### WHAT IS BEING ASKED
Only certain lines below are wanted: those starting at the line containing "camera: 165 degrees right, 10 degrees up" and ending at the line containing "grey brush [445,182,556,210]", both included, each retyped exactly.

### MATERIAL FOR THE TASK
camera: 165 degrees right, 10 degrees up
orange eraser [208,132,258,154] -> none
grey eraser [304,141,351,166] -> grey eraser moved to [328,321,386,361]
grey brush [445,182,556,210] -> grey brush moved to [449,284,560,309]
* * *
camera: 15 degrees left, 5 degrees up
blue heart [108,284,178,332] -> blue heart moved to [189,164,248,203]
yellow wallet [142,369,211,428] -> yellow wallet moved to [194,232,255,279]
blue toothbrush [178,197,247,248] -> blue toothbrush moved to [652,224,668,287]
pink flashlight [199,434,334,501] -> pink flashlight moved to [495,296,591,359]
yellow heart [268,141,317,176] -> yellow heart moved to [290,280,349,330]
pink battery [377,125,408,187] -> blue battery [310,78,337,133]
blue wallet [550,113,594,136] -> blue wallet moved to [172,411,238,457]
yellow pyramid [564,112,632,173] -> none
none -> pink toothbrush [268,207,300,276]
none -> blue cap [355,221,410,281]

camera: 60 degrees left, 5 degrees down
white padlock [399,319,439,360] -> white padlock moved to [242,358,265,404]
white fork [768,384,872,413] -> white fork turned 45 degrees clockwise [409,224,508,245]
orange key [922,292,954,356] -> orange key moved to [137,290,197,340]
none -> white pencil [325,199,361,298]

### TASK ANSWER
camera: 165 degrees right, 10 degrees up
orange eraser [208,132,258,154] -> none
grey eraser [304,141,351,166] -> grey eraser moved to [328,321,386,361]
grey brush [445,182,556,210] -> grey brush moved to [449,284,560,309]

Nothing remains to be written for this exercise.